■ Work instruction: Extract, unchanged, each line of the listing below from its first line through the line that contains "PIR pin OUT: D1 -> RX", inclusive, and nothing else.

■ Listed records:
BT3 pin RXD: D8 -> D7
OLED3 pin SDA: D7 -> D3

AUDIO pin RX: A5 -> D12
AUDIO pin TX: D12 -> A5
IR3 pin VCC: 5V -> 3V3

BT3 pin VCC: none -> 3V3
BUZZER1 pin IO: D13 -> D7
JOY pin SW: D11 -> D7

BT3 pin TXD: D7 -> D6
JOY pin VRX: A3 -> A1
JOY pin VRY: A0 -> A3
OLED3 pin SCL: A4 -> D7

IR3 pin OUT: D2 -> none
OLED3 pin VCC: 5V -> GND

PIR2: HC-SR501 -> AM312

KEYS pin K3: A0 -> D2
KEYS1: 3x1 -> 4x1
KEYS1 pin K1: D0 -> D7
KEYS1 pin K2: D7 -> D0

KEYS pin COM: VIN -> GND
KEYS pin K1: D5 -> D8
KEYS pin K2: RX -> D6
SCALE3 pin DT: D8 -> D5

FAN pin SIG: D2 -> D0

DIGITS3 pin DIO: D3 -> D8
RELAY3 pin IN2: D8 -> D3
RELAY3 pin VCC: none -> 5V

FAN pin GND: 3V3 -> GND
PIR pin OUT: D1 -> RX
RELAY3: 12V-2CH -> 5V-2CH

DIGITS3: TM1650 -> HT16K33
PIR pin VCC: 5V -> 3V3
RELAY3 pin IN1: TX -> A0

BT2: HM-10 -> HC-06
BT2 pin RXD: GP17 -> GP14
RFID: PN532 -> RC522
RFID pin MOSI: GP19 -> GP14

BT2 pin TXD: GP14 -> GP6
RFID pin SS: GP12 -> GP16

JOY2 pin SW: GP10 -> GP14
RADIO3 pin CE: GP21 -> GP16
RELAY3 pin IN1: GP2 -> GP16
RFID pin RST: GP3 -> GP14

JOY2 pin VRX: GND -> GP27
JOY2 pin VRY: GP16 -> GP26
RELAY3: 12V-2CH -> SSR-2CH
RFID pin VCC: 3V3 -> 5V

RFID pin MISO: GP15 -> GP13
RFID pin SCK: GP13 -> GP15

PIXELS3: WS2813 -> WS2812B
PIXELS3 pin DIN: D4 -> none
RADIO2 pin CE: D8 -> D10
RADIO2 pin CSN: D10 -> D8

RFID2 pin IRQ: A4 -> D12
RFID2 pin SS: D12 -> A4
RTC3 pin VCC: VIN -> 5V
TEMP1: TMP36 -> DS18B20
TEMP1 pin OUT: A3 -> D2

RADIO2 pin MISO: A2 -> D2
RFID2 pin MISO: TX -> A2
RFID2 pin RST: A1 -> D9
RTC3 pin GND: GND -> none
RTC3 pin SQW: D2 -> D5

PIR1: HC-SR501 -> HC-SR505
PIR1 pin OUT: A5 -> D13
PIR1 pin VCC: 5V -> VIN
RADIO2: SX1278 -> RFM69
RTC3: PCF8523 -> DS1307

■ Solution for this exercise:
BT3 pin RXD: D8 -> D7
OLED3 pin SDA: D7 -> D3

AUDIO pin RX: A5 -> D12
AUDIO pin TX: D12 -> A5
IR3 pin VCC: 5V -> 3V3

BT3 pin VCC: none -> 3V3
BUZZER1 pin IO: D13 -> D7
JOY pin SW: D11 -> D7

BT3 pin TXD: D7 -> D6
JOY pin VRX: A3 -> A1
JOY pin VRY: A0 -> A3
OLED3 pin SCL: A4 -> D7

IR3 pin OUT: D2 -> none
OLED3 pin VCC: 5V -> GND

PIR2: HC-SR501 -> AM312

KEYS pin K3: A0 -> D2
KEYS1: 3x1 -> 4x1
KEYS1 pin K1: D0 -> D7
KEYS1 pin K2: D7 -> D0

KEYS pin COM: VIN -> GND
KEYS pin K1: D5 -> D8
KEYS pin K2: RX -> D6
SCALE3 pin DT: D8 -> D5

FAN pin SIG: D2 -> D0

DIGITS3 pin DIO: D3 -> D8
RELAY3 pin IN2: D8 -> D3
RELAY3 pin VCC: none -> 5V

FAN pin GND: 3V3 -> GND
PIR pin OUT: D1 -> RX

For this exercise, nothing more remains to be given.